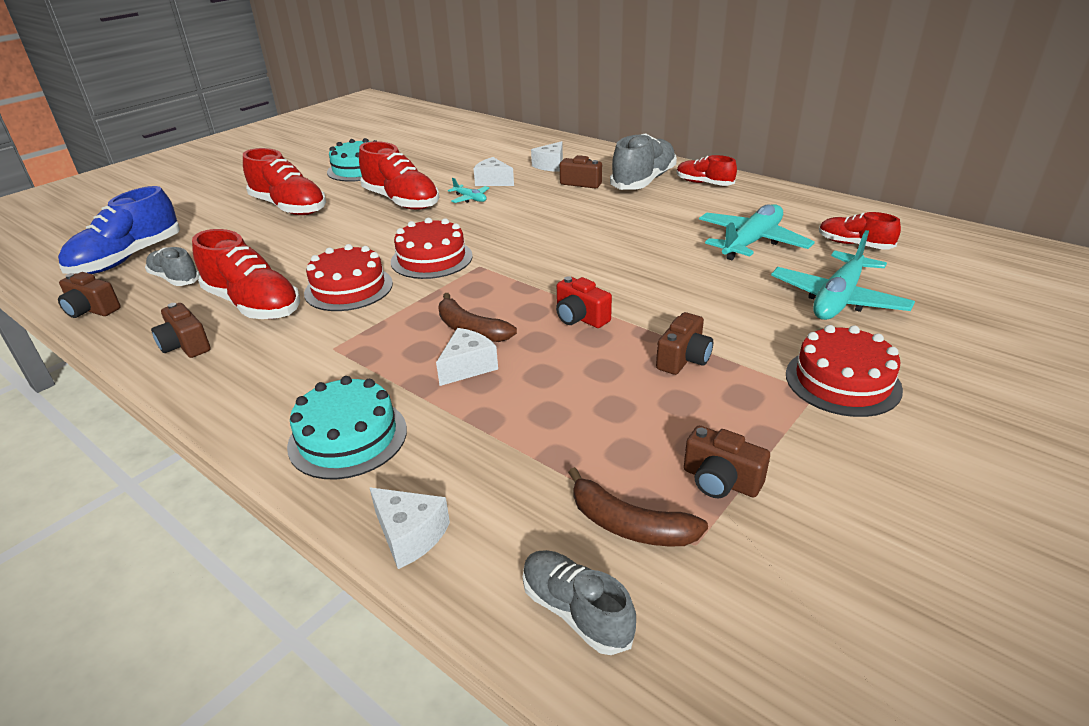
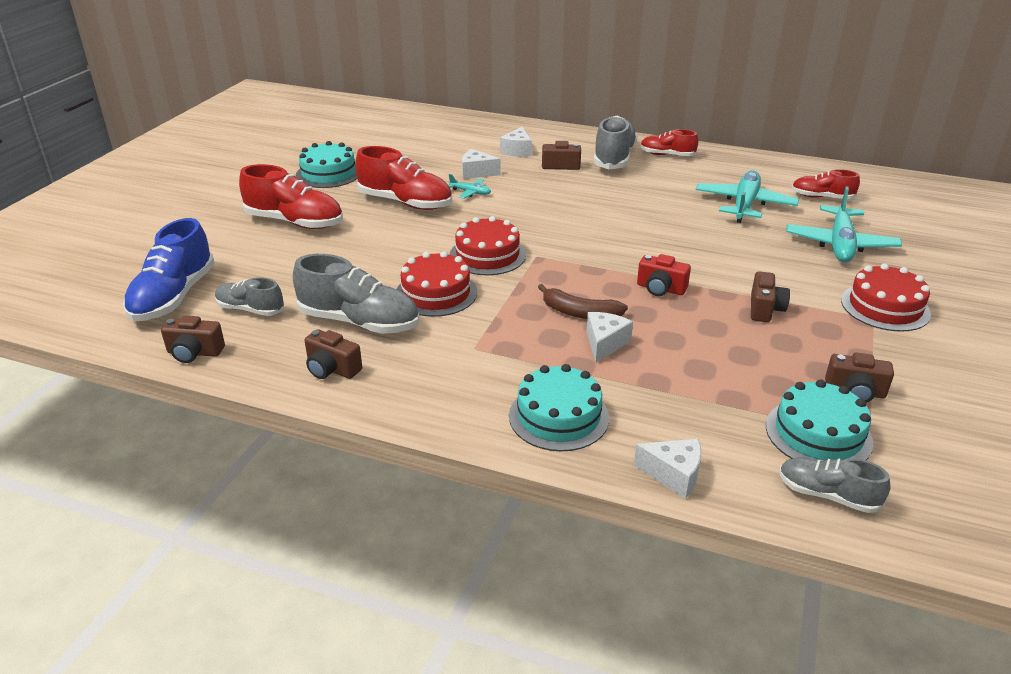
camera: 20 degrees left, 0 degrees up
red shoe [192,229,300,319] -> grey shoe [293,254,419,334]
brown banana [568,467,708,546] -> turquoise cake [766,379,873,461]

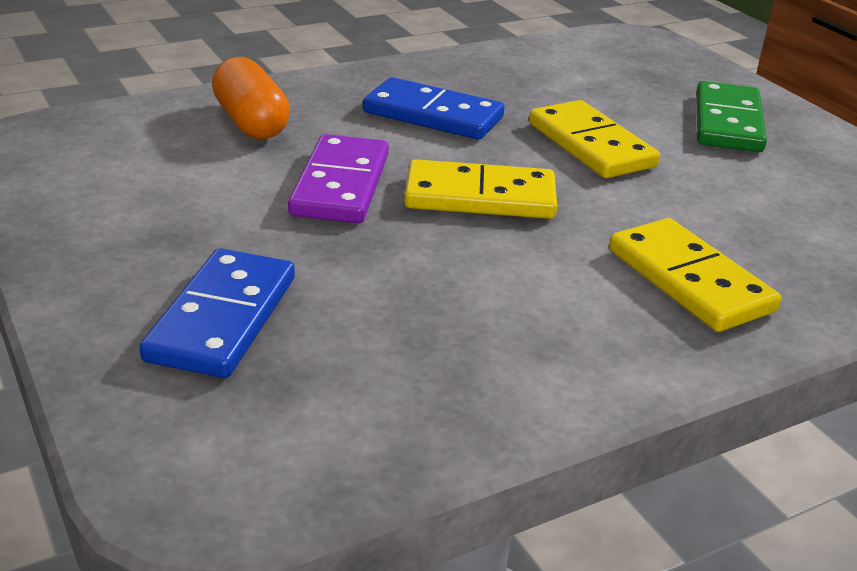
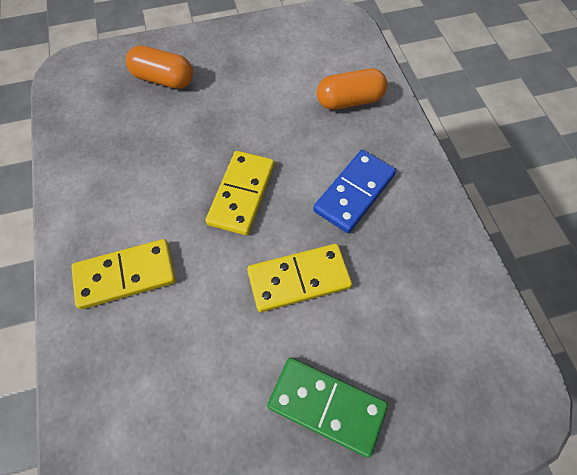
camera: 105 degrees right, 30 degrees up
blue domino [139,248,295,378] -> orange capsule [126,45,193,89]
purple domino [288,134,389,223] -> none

──────────

Only lines with the word "domino" go in the answer. Take them all from the entries above.

blue domino [139,248,295,378] -> orange capsule [126,45,193,89]
purple domino [288,134,389,223] -> none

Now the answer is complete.